*What is needed*
Repeat the listing exactly, line by line, and leave the pictures behind.

*Stored data*

════════════════════

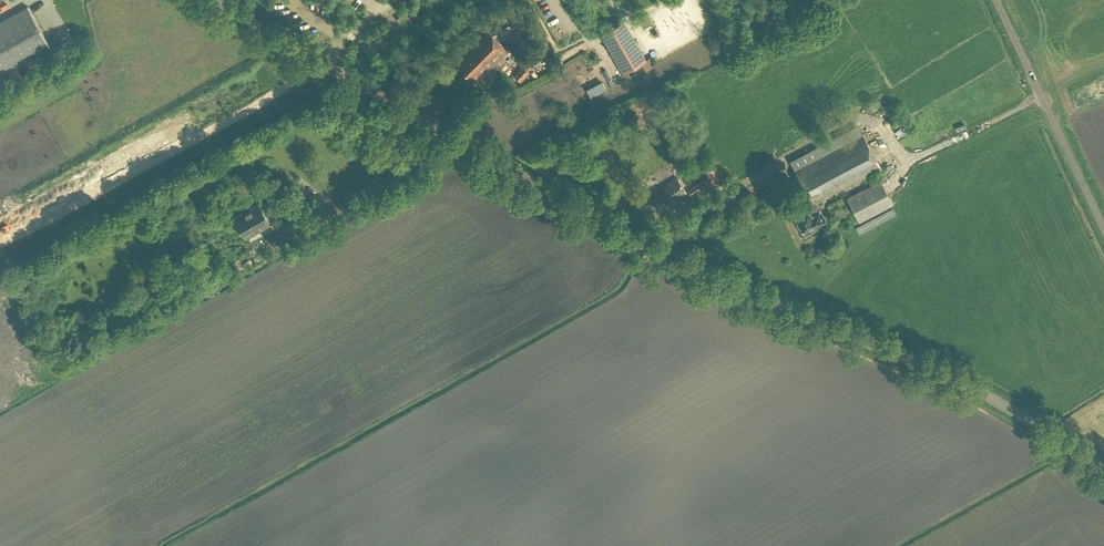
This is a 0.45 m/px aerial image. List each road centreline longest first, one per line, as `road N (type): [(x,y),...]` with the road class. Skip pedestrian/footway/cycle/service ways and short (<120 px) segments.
road 1 (tertiary): [(219,0),(647,245),(972,386),(1103,470)]
road 2 (unclassified): [(1103,230),(995,0)]

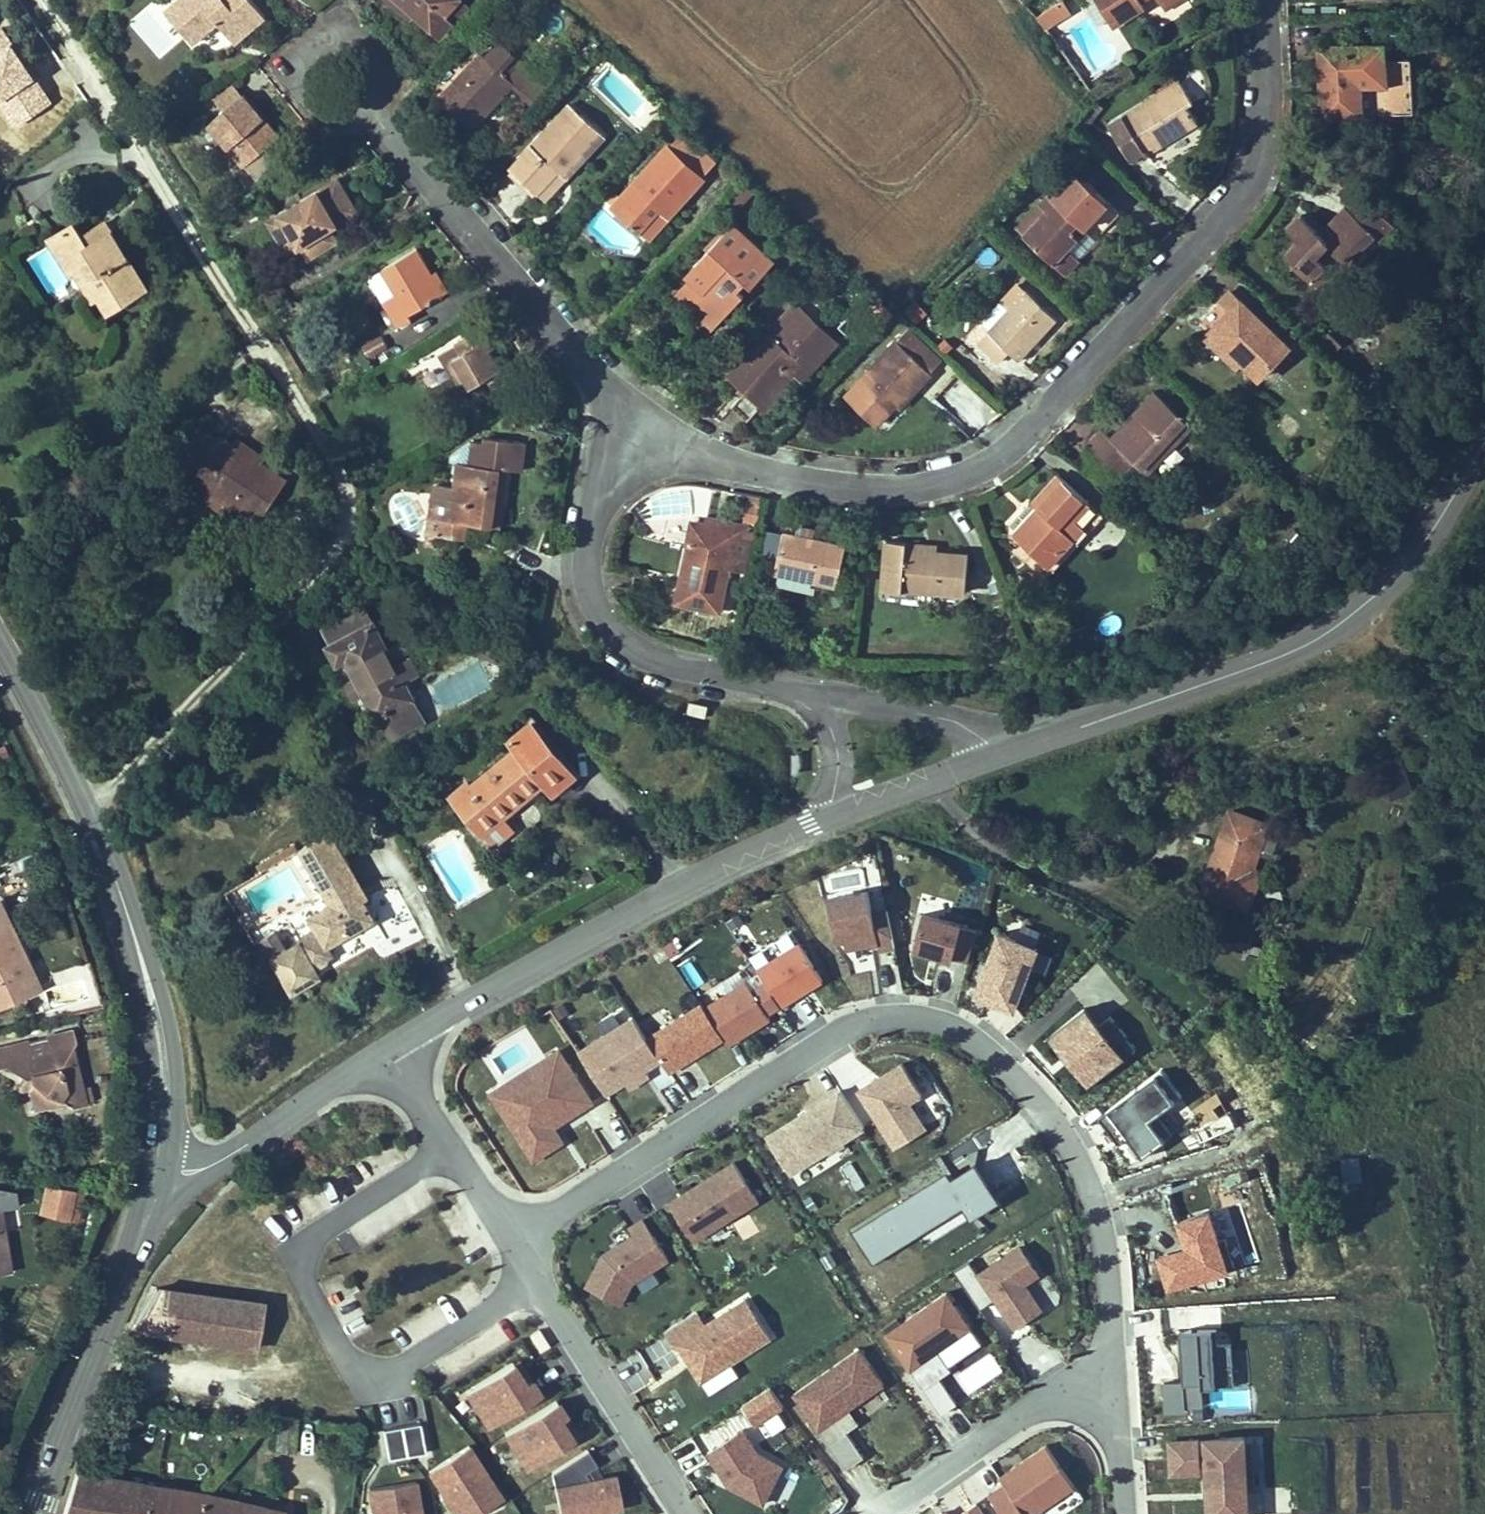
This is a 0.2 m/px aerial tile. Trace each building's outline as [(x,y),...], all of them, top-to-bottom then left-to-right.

════════════════════

*Solution to the problem*
This is a 0.45 m/px aerial image. List each road centreline longest first, one per line, as `road N (type): [(x,y),...]` with the road class. Skip pedestrian/footway/cycle/service ways and short (<120 px) segments.
road 1 (tertiary): [(219,0),(647,245),(972,386),(1103,470)]
road 2 (unclassified): [(1103,230),(995,0)]

This is a 0.2 m/px aerial tile. Trace each building's outline as [(x,y),...], all of them, top-to-bottom then left-to-right.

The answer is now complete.